____ PROVIDED RECORDS

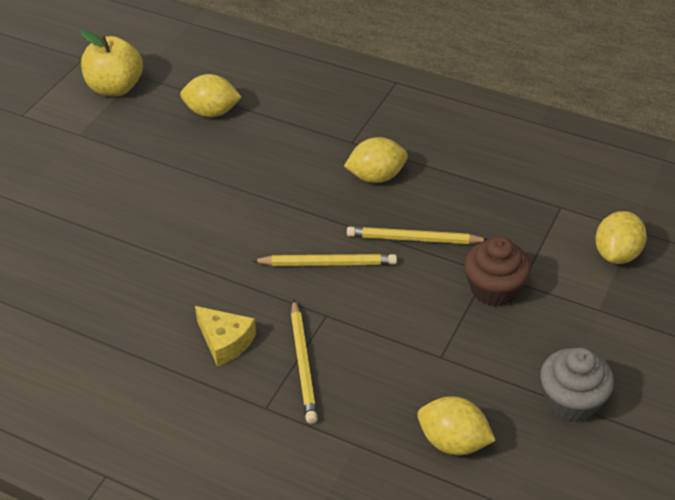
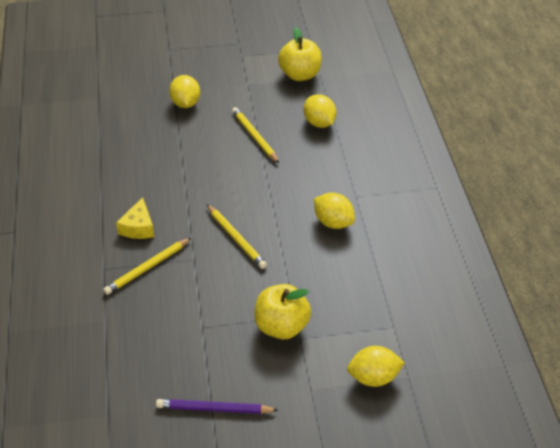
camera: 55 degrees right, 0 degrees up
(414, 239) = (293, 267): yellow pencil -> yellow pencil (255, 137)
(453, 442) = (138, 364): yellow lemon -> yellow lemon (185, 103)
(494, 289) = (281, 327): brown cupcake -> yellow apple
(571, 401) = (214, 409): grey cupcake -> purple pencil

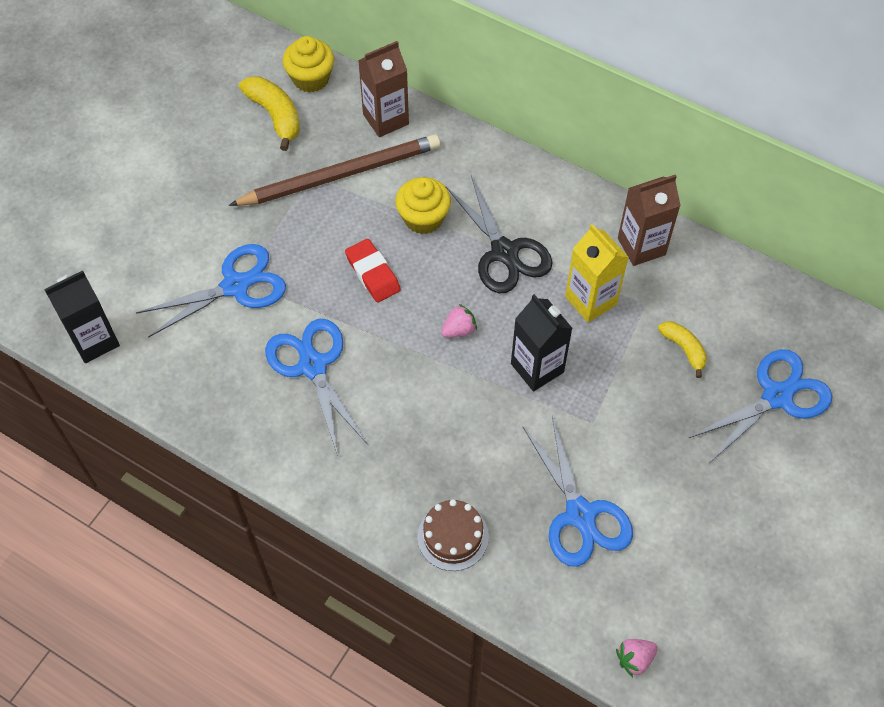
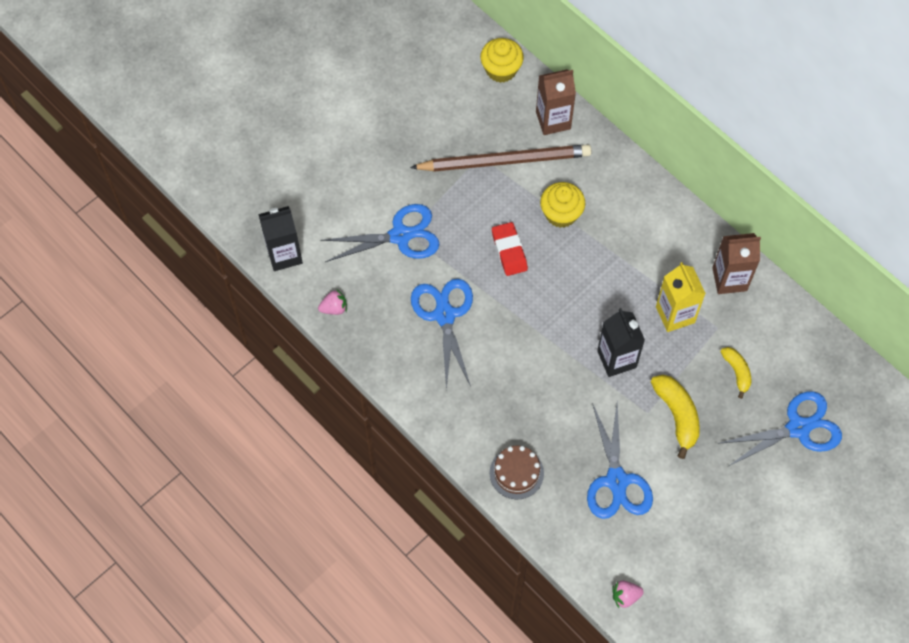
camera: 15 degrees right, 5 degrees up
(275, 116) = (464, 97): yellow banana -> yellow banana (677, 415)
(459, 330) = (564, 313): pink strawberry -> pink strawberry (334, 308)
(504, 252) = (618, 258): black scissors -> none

________
____ PROVIDED RECORDS

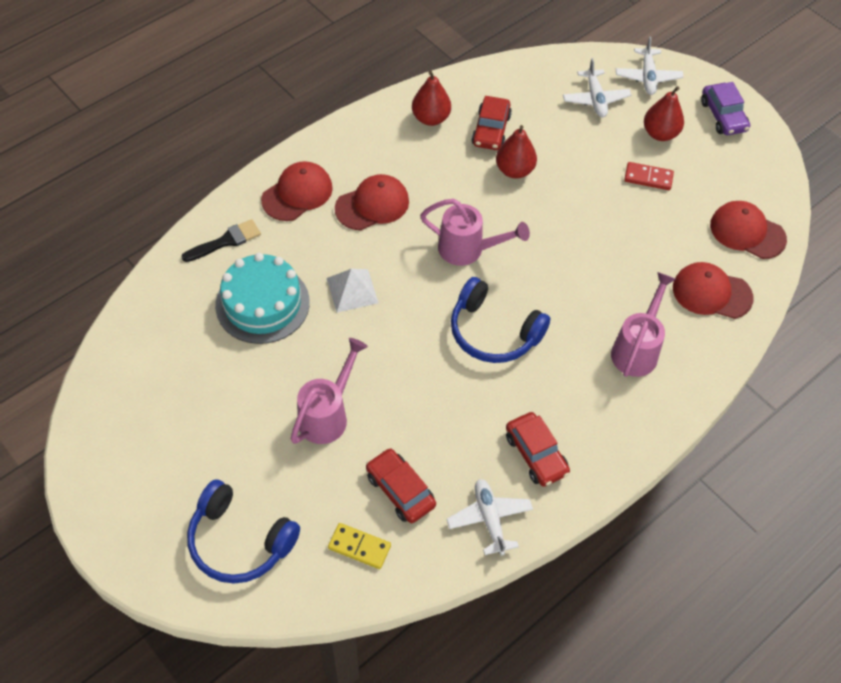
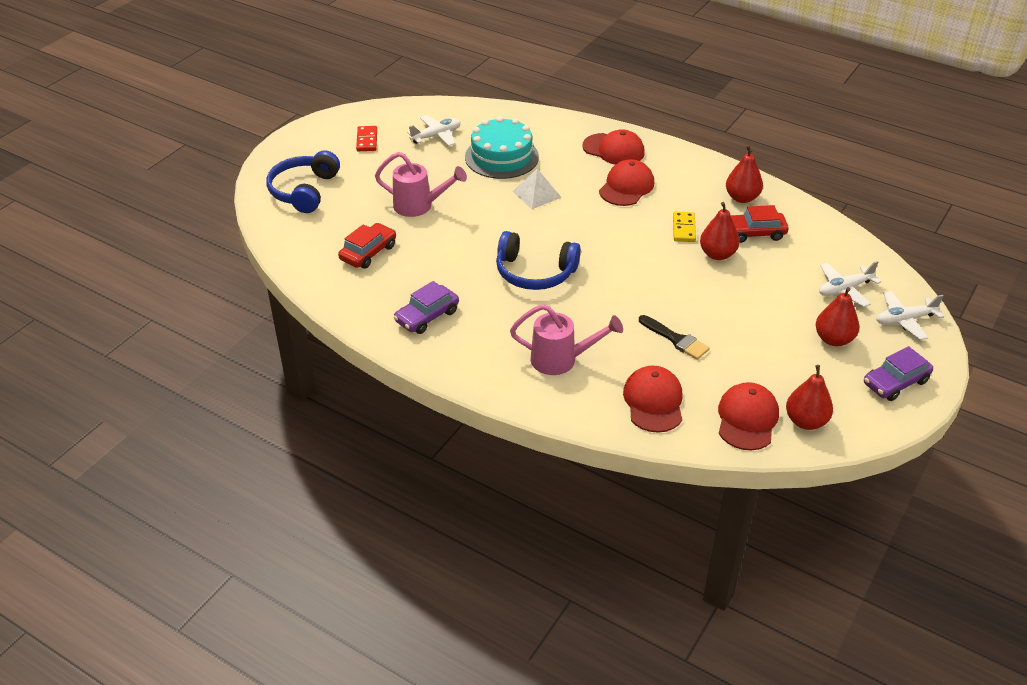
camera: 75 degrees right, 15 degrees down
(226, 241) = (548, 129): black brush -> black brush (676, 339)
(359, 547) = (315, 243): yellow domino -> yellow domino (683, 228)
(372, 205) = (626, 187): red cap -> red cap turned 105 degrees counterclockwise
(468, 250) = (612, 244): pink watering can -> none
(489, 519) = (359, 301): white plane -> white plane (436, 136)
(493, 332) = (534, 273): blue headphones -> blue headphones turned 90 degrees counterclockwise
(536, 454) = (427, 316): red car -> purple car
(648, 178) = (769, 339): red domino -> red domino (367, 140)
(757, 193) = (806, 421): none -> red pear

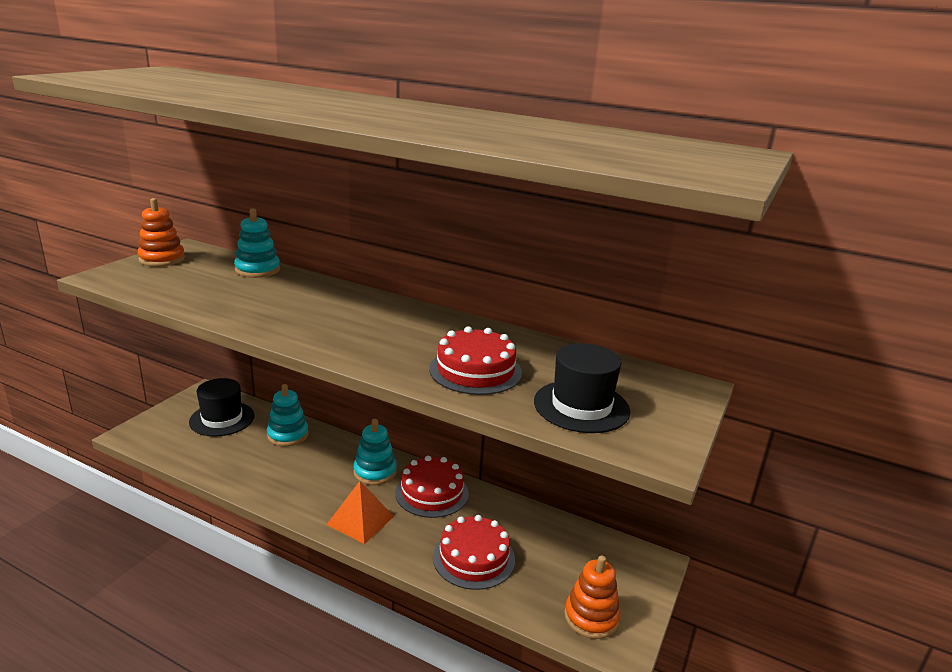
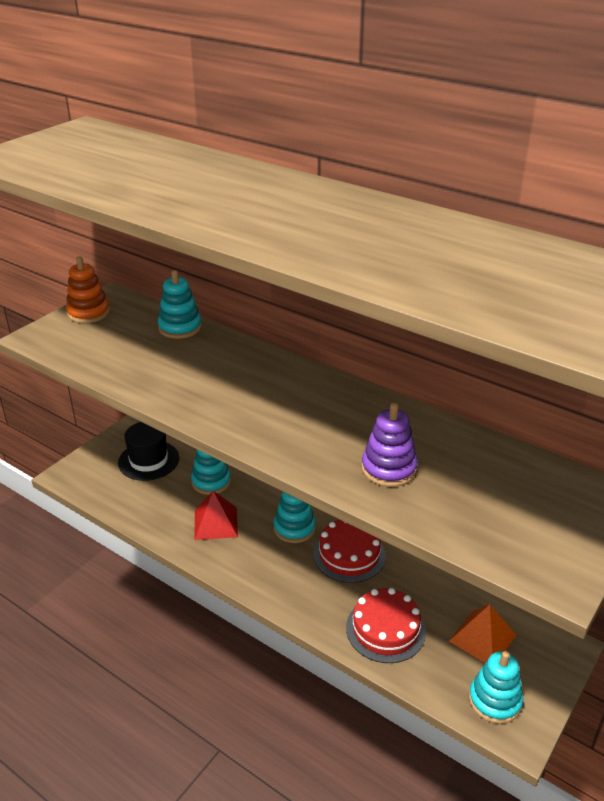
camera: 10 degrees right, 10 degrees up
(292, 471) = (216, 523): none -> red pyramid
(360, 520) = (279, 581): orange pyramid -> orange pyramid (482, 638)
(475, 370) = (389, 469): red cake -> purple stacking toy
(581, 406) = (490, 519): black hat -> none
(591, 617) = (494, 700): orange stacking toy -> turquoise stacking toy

________

Among the records above, repeat exactly the line with "(292, 471) = (216, 523): none -> red pyramid", the line with "(591, 617) = (494, 700): orange", and every line in between, and only those.

(292, 471) = (216, 523): none -> red pyramid
(360, 520) = (279, 581): orange pyramid -> orange pyramid (482, 638)
(475, 370) = (389, 469): red cake -> purple stacking toy
(581, 406) = (490, 519): black hat -> none
(591, 617) = (494, 700): orange stacking toy -> turquoise stacking toy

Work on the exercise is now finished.